#### [Supplied material]
==*==
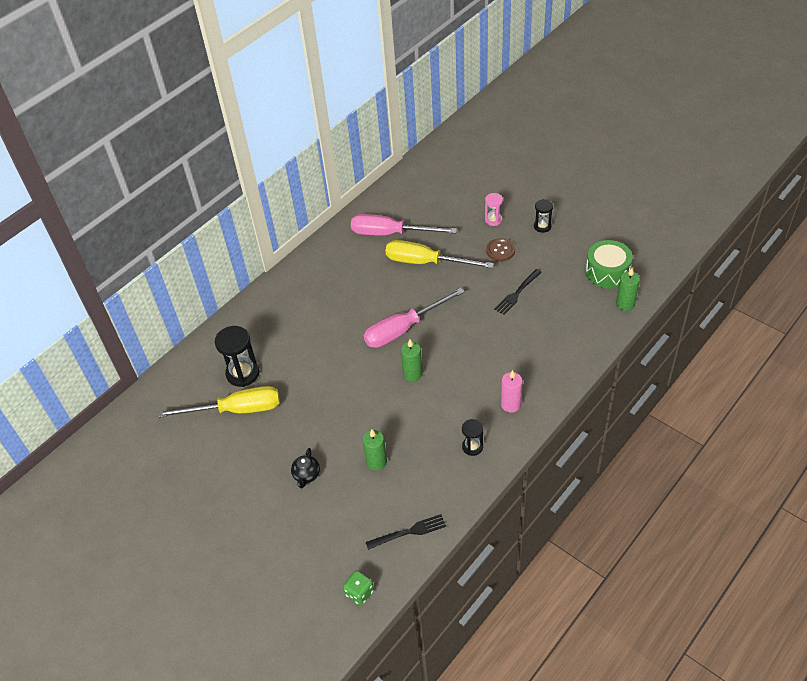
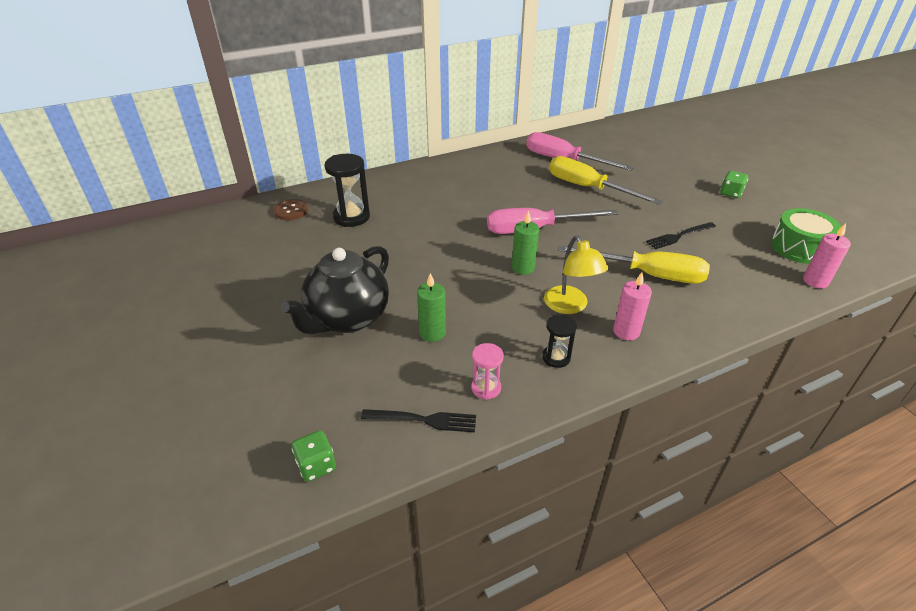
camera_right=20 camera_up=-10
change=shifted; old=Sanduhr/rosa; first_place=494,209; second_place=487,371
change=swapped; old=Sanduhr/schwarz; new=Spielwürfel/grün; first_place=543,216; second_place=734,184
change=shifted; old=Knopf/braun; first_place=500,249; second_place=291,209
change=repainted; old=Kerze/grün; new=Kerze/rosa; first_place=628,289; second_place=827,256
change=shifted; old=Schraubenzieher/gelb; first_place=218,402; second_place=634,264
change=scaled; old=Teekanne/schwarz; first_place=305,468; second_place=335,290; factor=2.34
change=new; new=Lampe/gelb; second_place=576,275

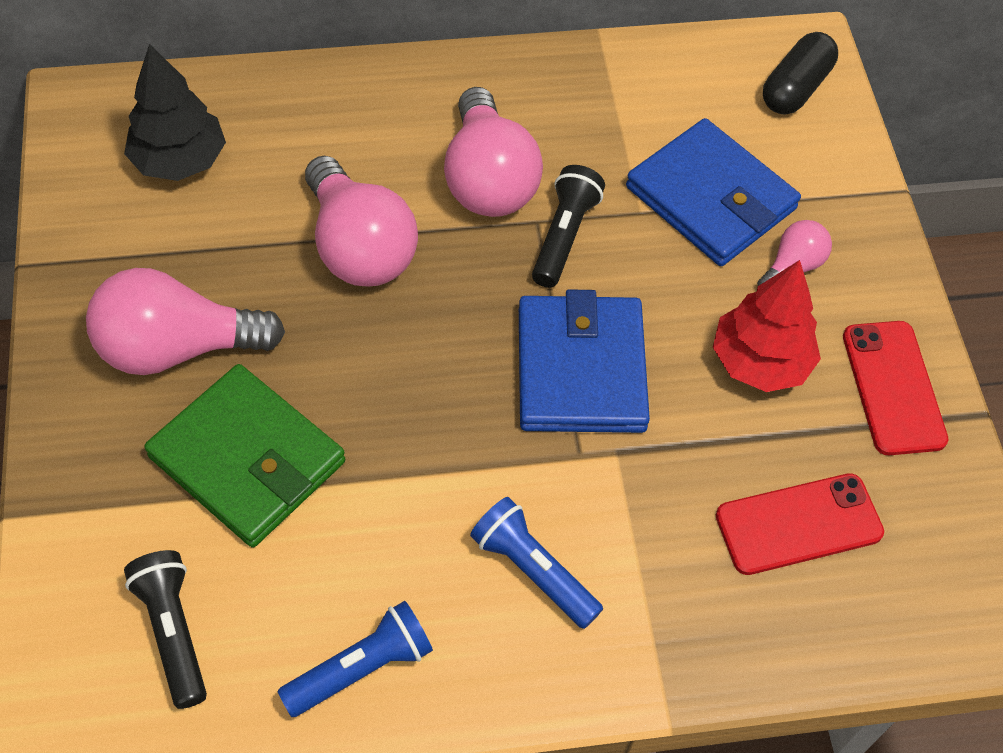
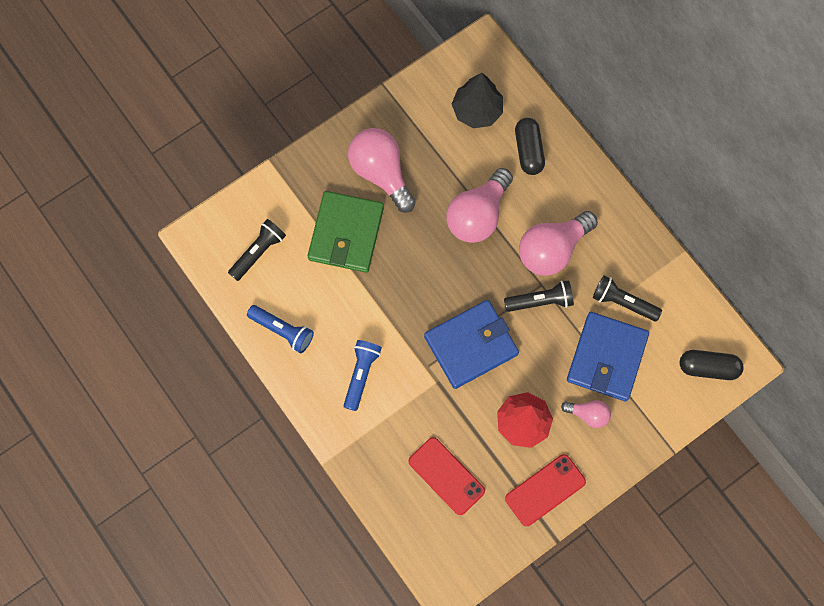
camera_right=65 camera_up=15
change=new; new=Kapsel/schwarz; second_place=530,146
change=new; new=Taschenlampe/schwarz; second_place=627,298

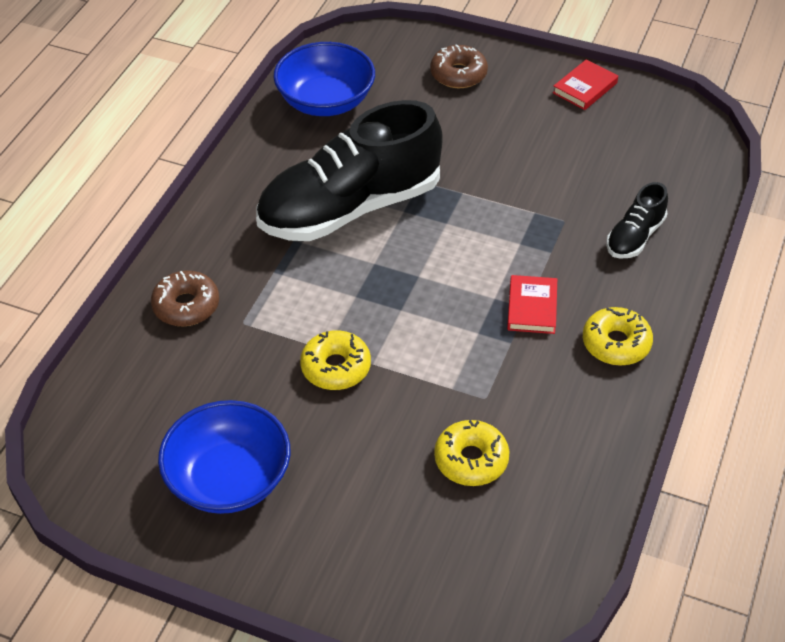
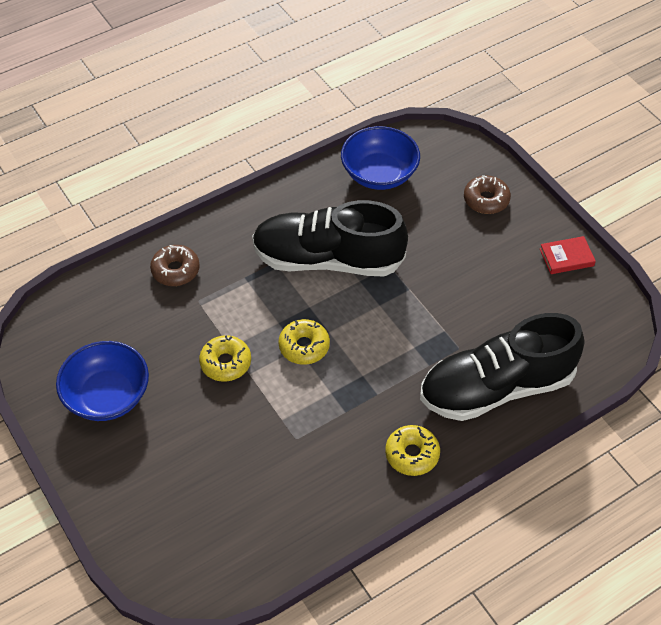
camera_right=35 camera_up=5
change=scaled; old=Schuh/schwarz; first_place=637,220; second_place=502,367; factor=2.26
change=gone; old=Buch/rot; first_place=532,304
change=shifted; old=Donut/gelb; first_place=471,453; second_place=304,342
==*==
#### [What this task involves]
A faithful copy of all the records is required, with the pictures left out.

#### [Solution for this exercise]
camera_right=20 camera_up=-10
change=shifted; old=Sanduhr/rosa; first_place=494,209; second_place=487,371
change=swapped; old=Sanduhr/schwarz; new=Spielwürfel/grün; first_place=543,216; second_place=734,184
change=shifted; old=Knopf/braun; first_place=500,249; second_place=291,209
change=repainted; old=Kerze/grün; new=Kerze/rosa; first_place=628,289; second_place=827,256
change=shifted; old=Schraubenzieher/gelb; first_place=218,402; second_place=634,264
change=scaled; old=Teekanne/schwarz; first_place=305,468; second_place=335,290; factor=2.34
change=new; new=Lampe/gelb; second_place=576,275

camera_right=65 camera_up=15
change=new; new=Kapsel/schwarz; second_place=530,146
change=new; new=Taschenlampe/schwarz; second_place=627,298

camera_right=35 camera_up=5
change=scaled; old=Schuh/schwarz; first_place=637,220; second_place=502,367; factor=2.26
change=gone; old=Buch/rot; first_place=532,304
change=shifted; old=Donut/gelb; first_place=471,453; second_place=304,342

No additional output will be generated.